> Your goal:
What must be returned is the number of lines in the records holding the word "grey", with no other text.

> Dataset records:
━━━

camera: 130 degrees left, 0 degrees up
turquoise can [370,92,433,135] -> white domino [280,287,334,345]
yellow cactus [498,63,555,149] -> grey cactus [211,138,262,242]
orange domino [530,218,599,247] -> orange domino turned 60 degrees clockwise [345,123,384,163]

━━━

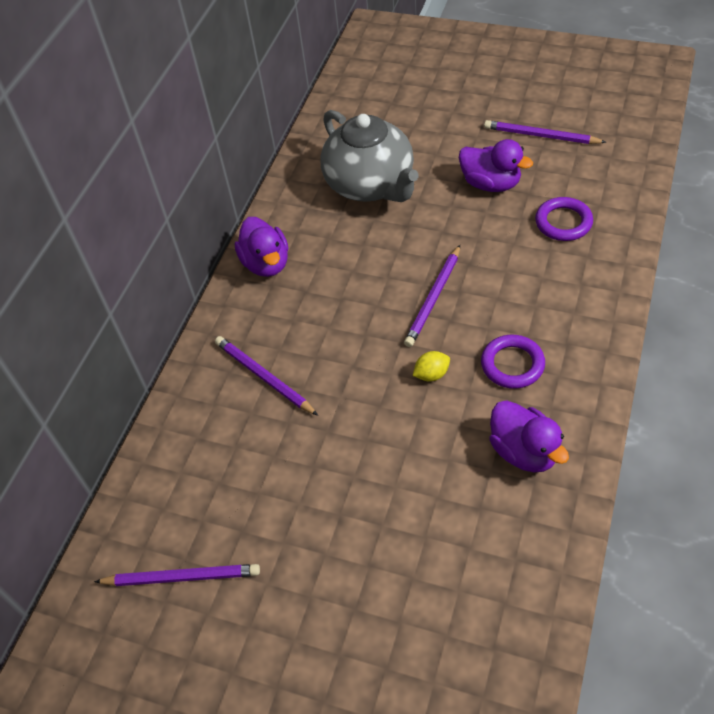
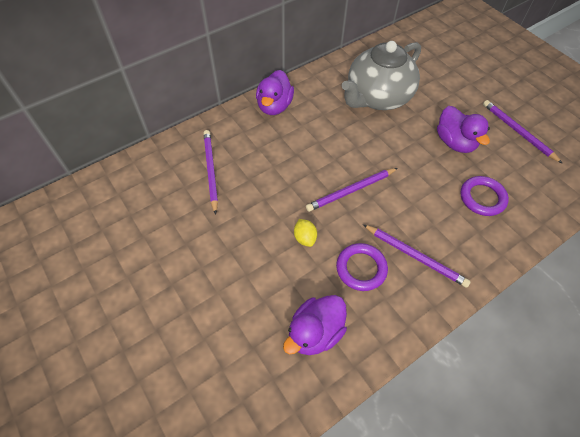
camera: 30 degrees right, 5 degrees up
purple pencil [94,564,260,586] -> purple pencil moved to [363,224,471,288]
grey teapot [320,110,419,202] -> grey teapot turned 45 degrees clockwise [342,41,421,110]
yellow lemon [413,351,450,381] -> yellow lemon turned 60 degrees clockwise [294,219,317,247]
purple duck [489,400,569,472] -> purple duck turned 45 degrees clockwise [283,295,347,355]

━━━

> Written solution:
2